** Work to complete **
Please output the section of the listing below that opens with the line containing "[650,354,710,404]" and closes with the line containing "[361,237,459,314]", exactly and with nothing else.
..........
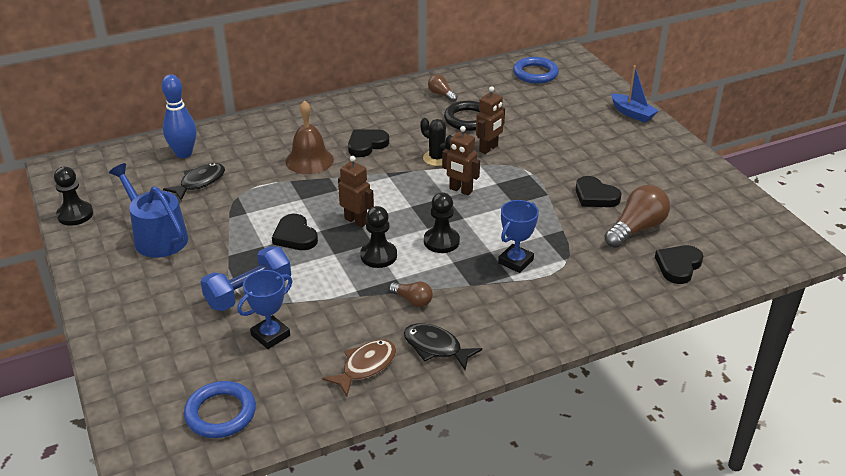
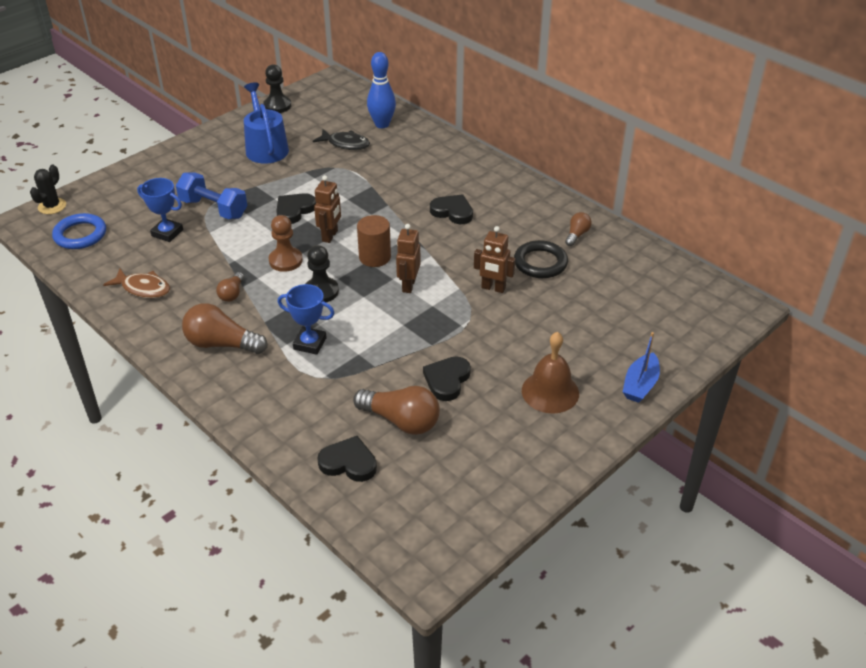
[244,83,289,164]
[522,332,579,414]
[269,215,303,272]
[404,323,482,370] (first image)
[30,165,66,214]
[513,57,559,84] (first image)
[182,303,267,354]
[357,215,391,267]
..........
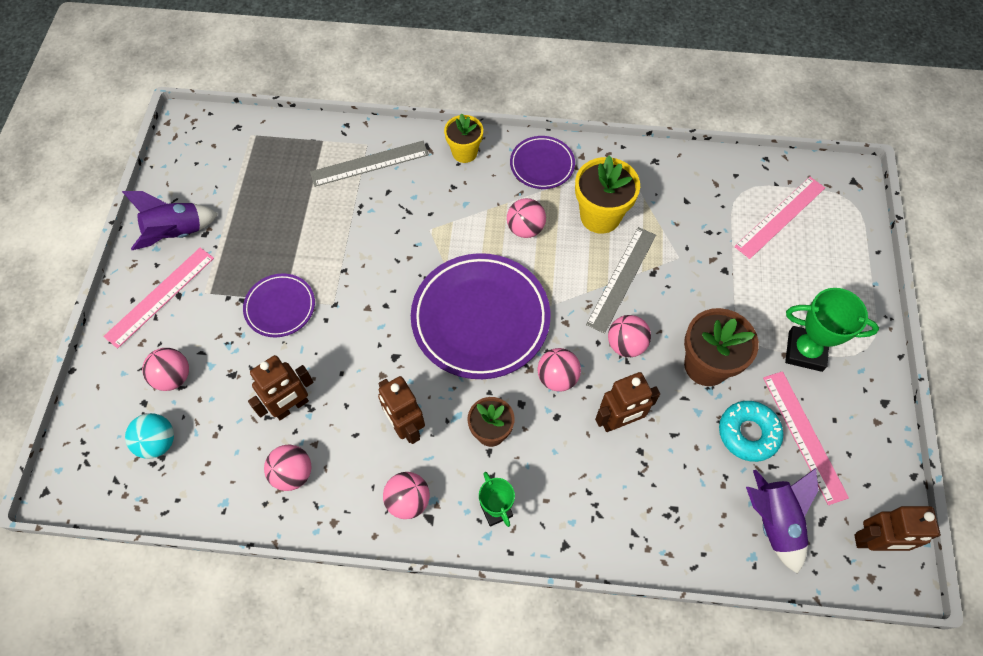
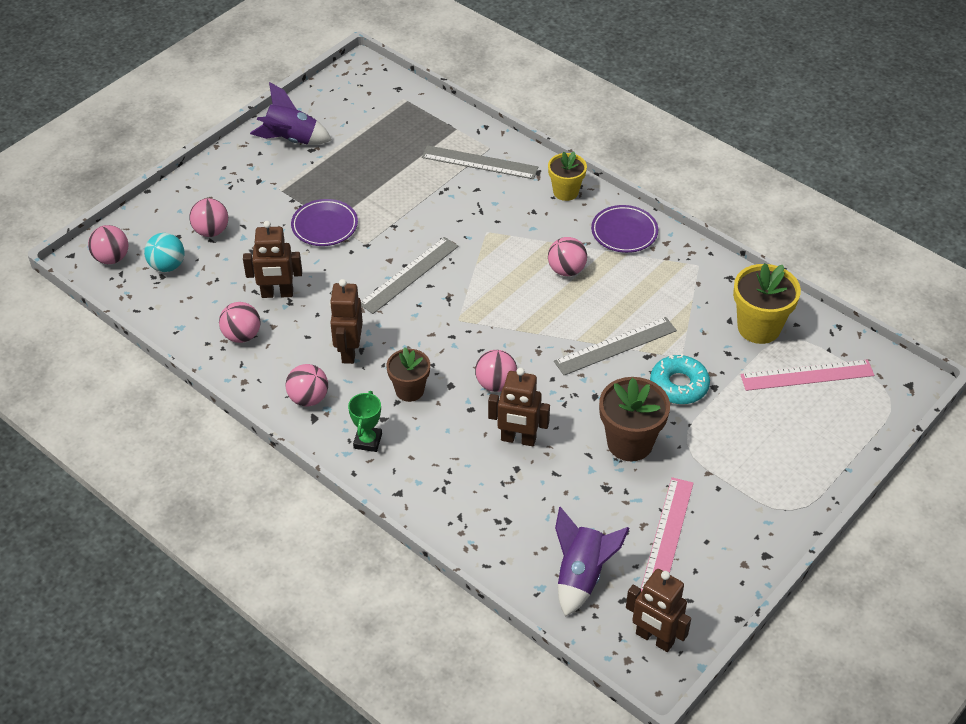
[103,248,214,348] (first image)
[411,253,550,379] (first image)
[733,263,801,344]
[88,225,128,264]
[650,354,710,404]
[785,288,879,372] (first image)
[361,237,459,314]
..........
** Exercise response **
[650,354,710,404]
[785,288,879,372] (first image)
[361,237,459,314]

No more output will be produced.